* Task objective
Where a line contains "- new: cobalt mouse <171, 441>", begin there and restate word for word every line to the end of the entries below, pictures excluded.

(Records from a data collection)

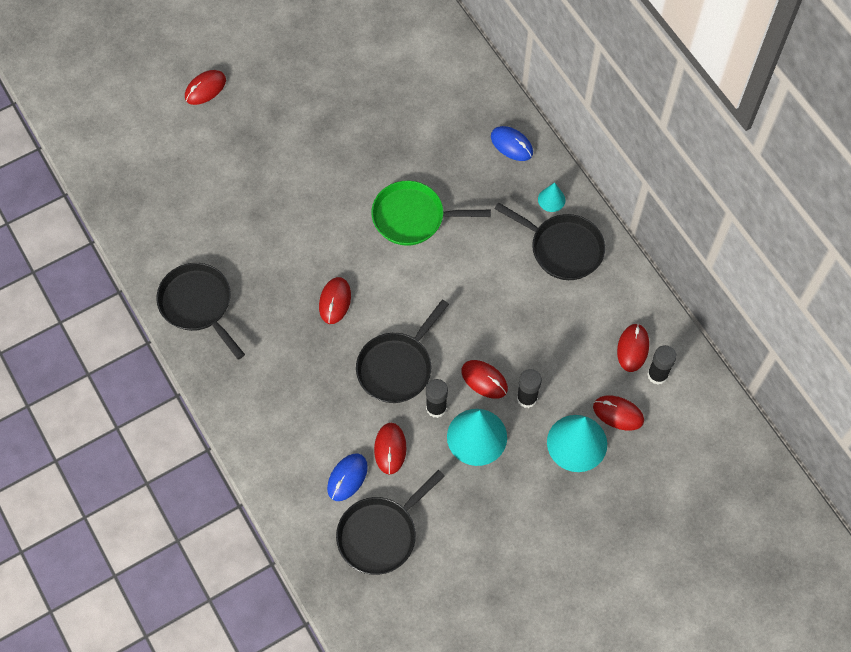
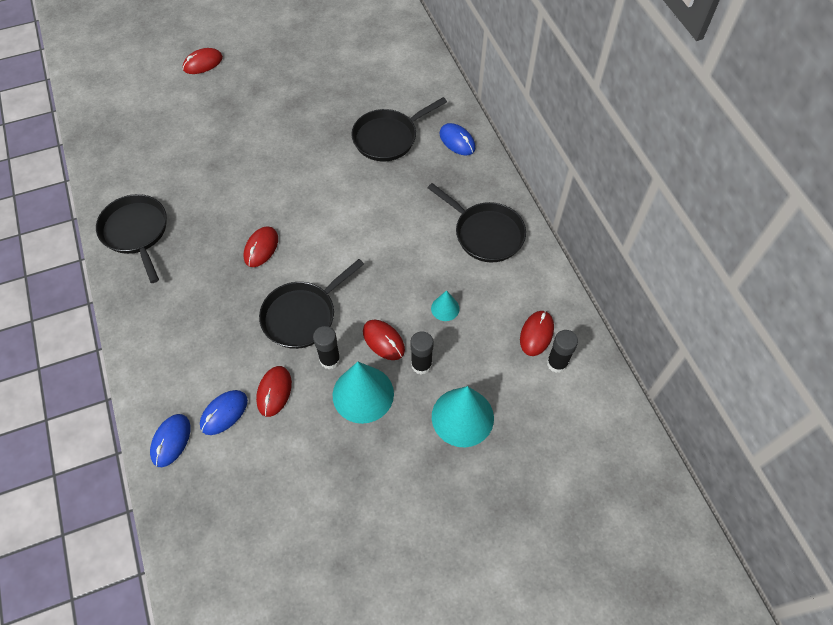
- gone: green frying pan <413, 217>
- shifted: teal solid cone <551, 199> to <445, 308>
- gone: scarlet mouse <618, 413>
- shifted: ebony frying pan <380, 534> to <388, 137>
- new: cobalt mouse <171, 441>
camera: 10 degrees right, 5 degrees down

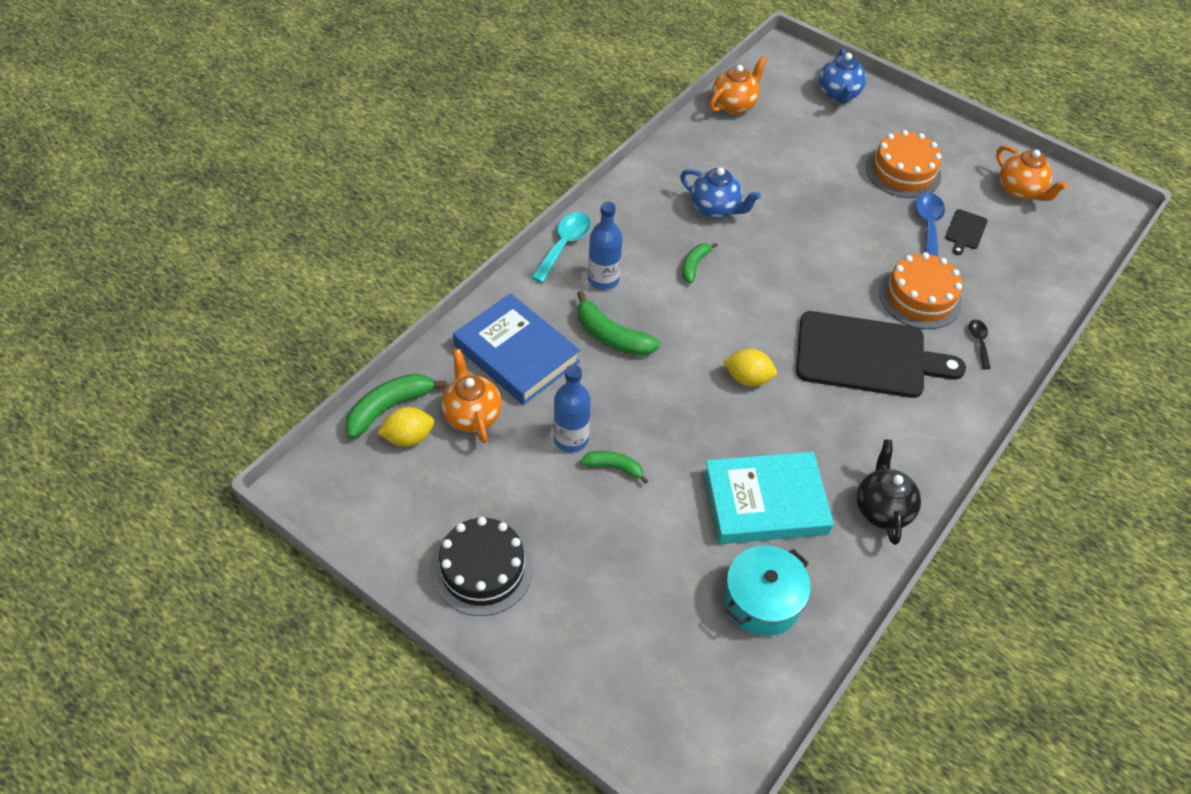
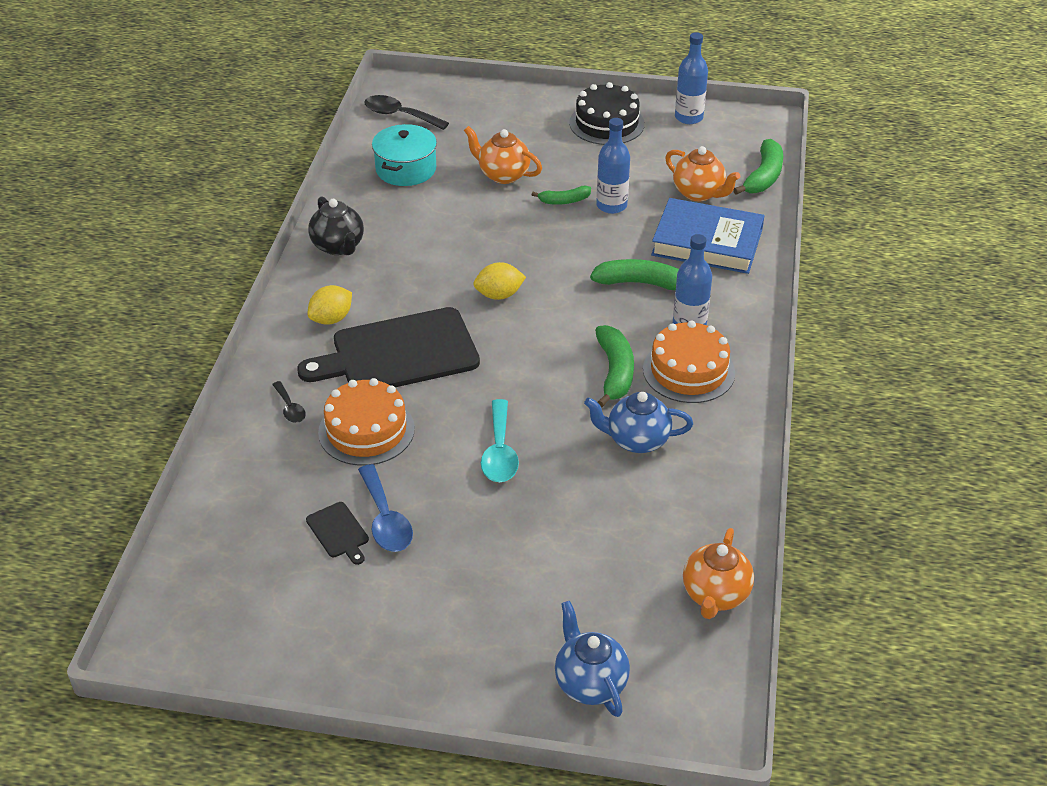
- shifted: orange cake <903, 172> to <688, 371>
- shifted: orange china teapot <1020, 191> to <503, 175>
- rotated: ebony chopping board <965, 231> = <338, 532> 150 degrees clockwise
- shifted: teal spoon <564, 245> to <499, 452>
- scaled: green banana <694, 265> = <615, 372> x1.64
- shifted: golden lemon <408, 437> to <331, 319>
- gone: teal hardcover <765, 502>
- new: cobalt drink bottle <688, 117>
- new: ebony spoon <399, 115>
camera: 155 degrees right, 10 degrees down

* Your response
- new: cobalt mouse <171, 441>
camera: 10 degrees right, 5 degrees down

- shifted: orange cake <903, 172> to <688, 371>
- shifted: orange china teapot <1020, 191> to <503, 175>
- rotated: ebony chopping board <965, 231> = <338, 532> 150 degrees clockwise
- shifted: teal spoon <564, 245> to <499, 452>
- scaled: green banana <694, 265> = <615, 372> x1.64
- shifted: golden lemon <408, 437> to <331, 319>
- gone: teal hardcover <765, 502>
- new: cobalt drink bottle <688, 117>
- new: ebony spoon <399, 115>
camera: 155 degrees right, 10 degrees down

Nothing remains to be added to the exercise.